TASK INSTRUCTIONS: Every entry below needs to be printed again exactly, with its pictures left out.

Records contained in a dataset
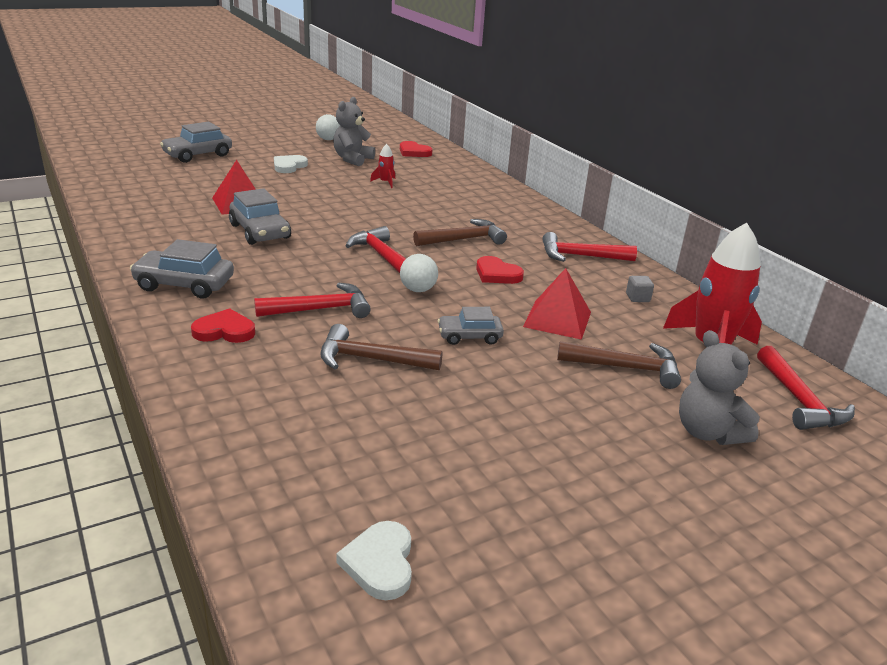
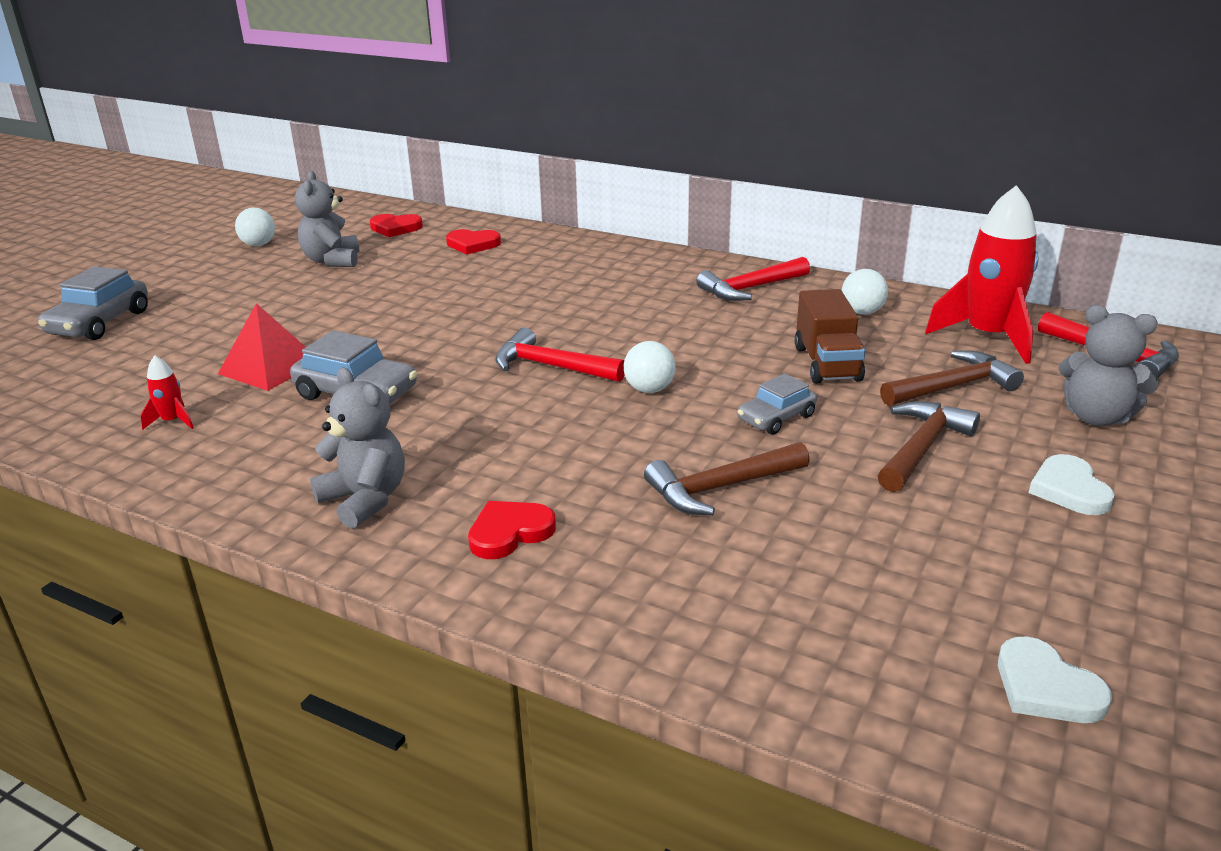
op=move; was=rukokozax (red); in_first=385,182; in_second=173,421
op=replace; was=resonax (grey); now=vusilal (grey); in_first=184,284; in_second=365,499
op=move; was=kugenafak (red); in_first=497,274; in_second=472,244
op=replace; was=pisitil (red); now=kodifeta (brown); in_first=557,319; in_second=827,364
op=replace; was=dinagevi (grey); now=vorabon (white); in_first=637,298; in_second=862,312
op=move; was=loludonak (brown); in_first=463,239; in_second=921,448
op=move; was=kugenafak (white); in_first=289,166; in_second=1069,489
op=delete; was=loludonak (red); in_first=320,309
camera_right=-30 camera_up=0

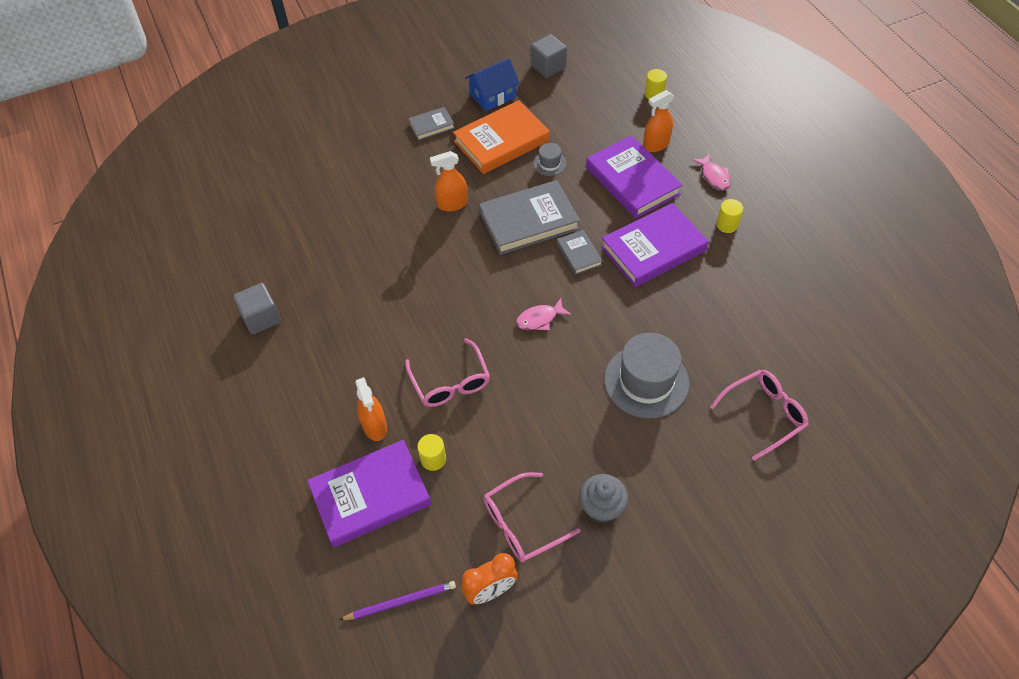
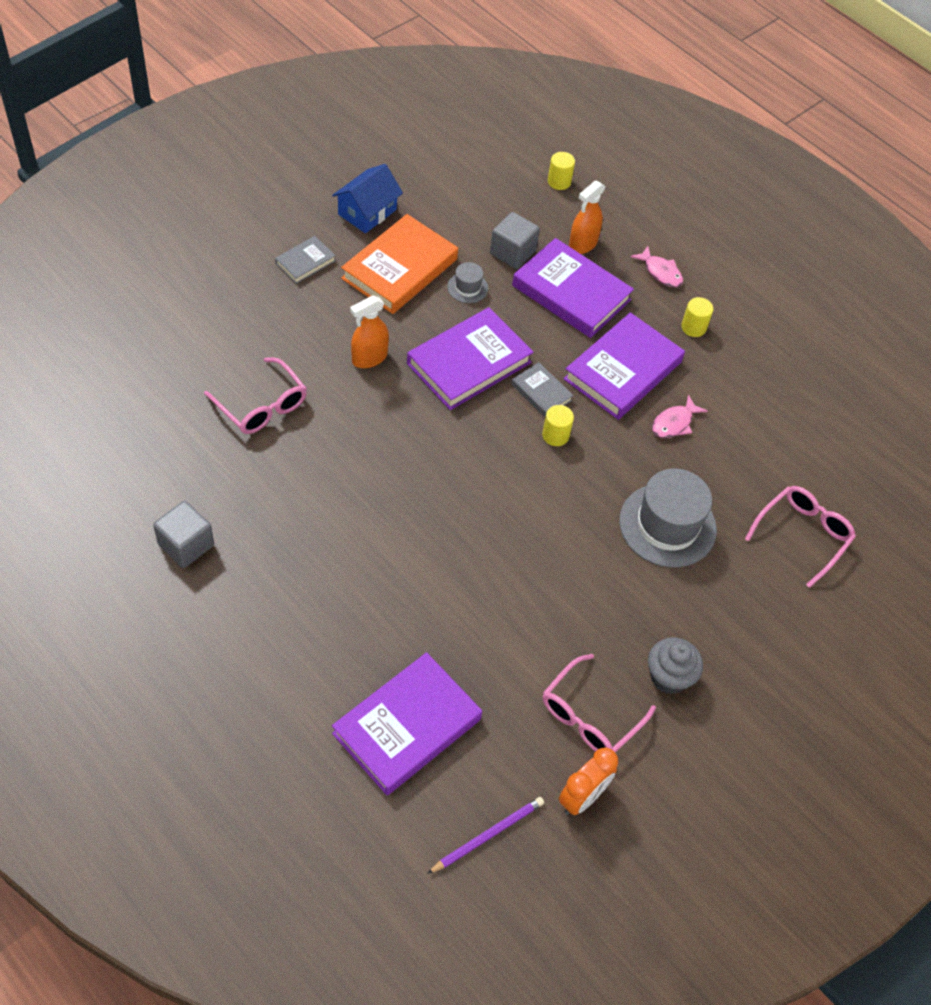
op=move; was=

ANSWER BOX:
op=move; was=rukokozax (red); in_first=385,182; in_second=173,421
op=replace; was=resonax (grey); now=vusilal (grey); in_first=184,284; in_second=365,499
op=move; was=kugenafak (red); in_first=497,274; in_second=472,244
op=replace; was=pisitil (red); now=kodifeta (brown); in_first=557,319; in_second=827,364
op=replace; was=dinagevi (grey); now=vorabon (white); in_first=637,298; in_second=862,312
op=move; was=loludonak (brown); in_first=463,239; in_second=921,448
op=move; was=kugenafak (white); in_first=289,166; in_second=1069,489
op=delete; was=loludonak (red); in_first=320,309
camera_right=-30 camera_up=0

op=move; was=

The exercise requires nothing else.